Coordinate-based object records
---

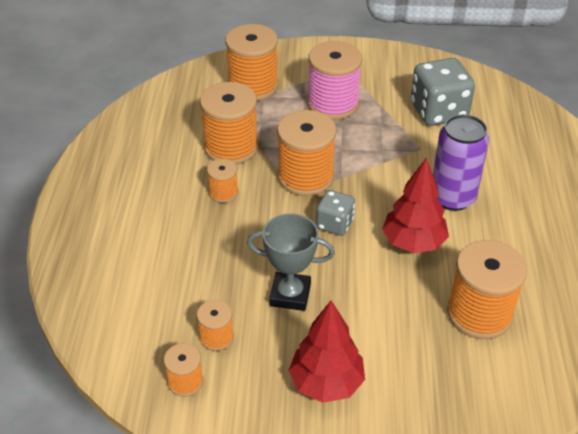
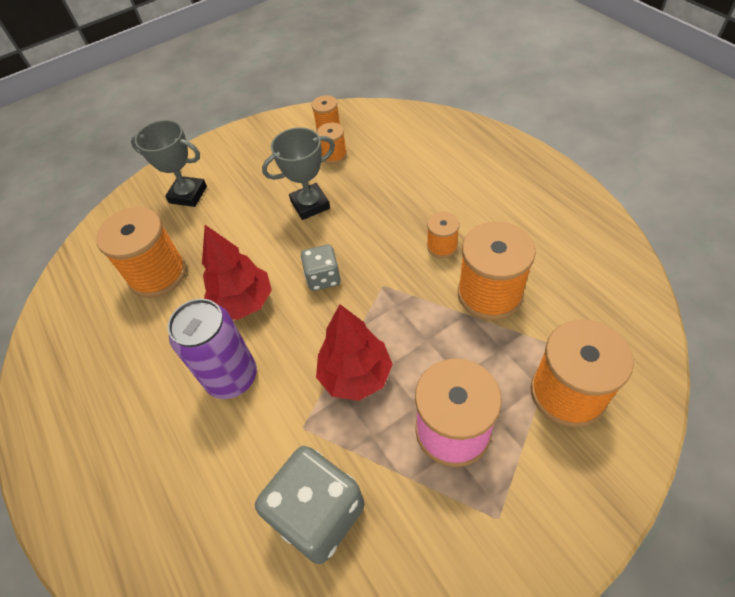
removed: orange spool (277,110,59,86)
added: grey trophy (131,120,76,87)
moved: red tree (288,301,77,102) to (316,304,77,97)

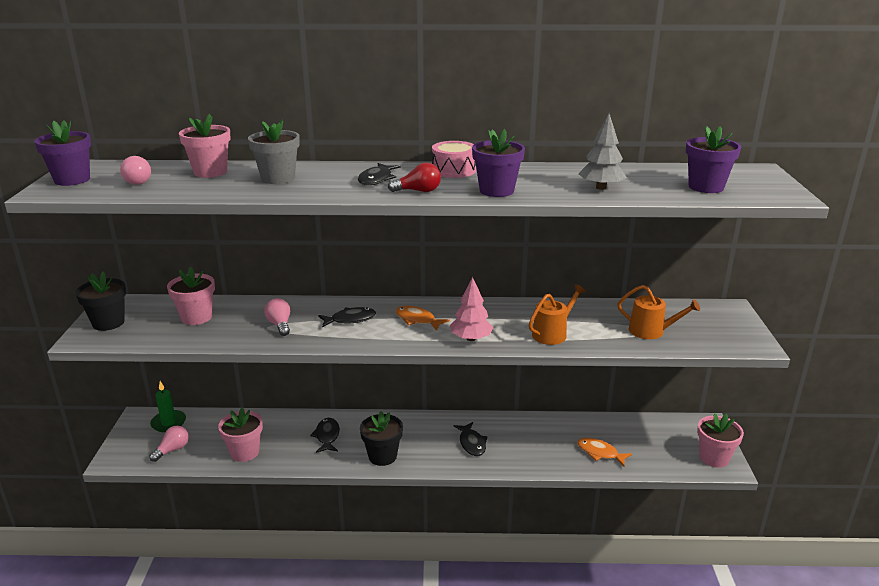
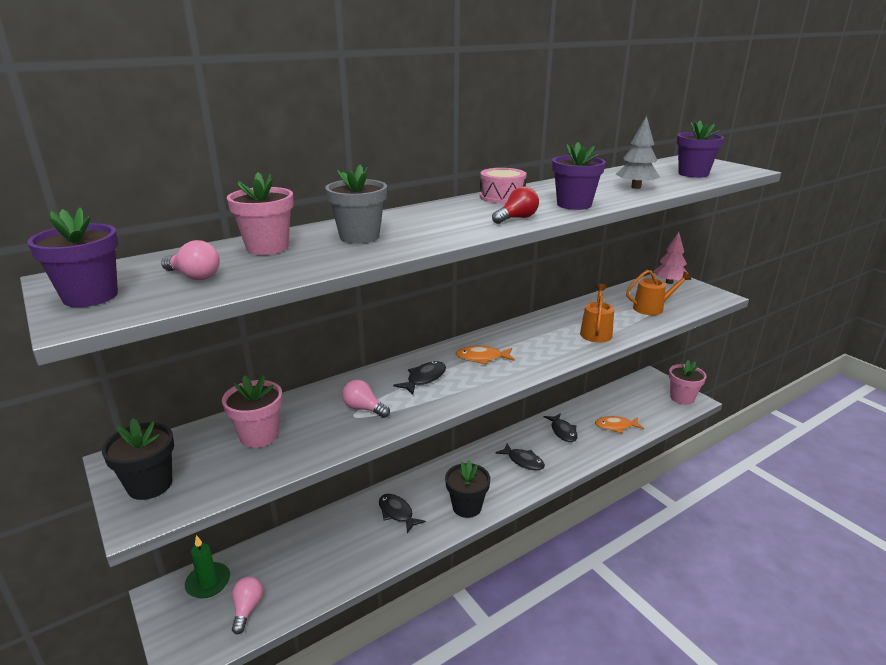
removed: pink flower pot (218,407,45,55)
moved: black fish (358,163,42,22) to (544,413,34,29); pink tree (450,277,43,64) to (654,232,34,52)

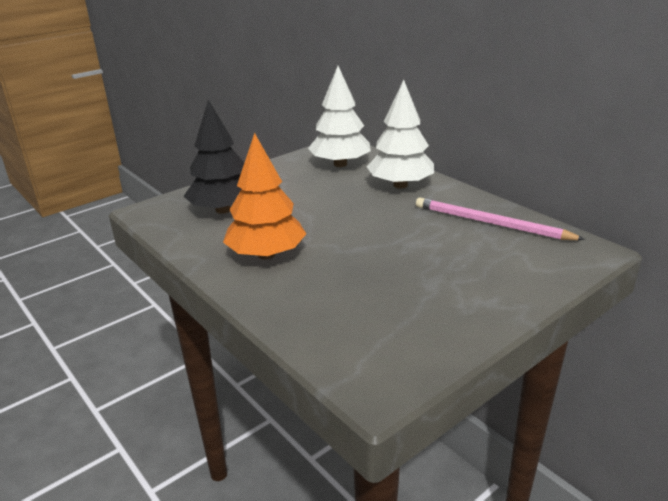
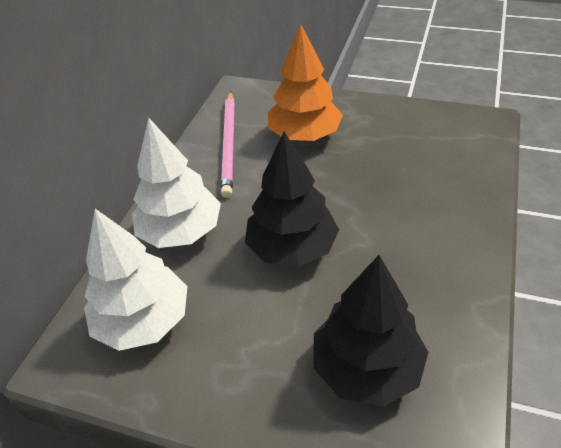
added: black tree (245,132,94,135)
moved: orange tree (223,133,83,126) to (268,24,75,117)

---

PROBLEM DESCRIPTION =>
Exactly the lines from the one with "removed: pink flower pot (218,407,45,55)" through the end of the entries above must be written out, and no pictures may be included.

REPLY TO THE TASK =>
removed: pink flower pot (218,407,45,55)
moved: black fish (358,163,42,22) to (544,413,34,29); pink tree (450,277,43,64) to (654,232,34,52)

added: black tree (245,132,94,135)
moved: orange tree (223,133,83,126) to (268,24,75,117)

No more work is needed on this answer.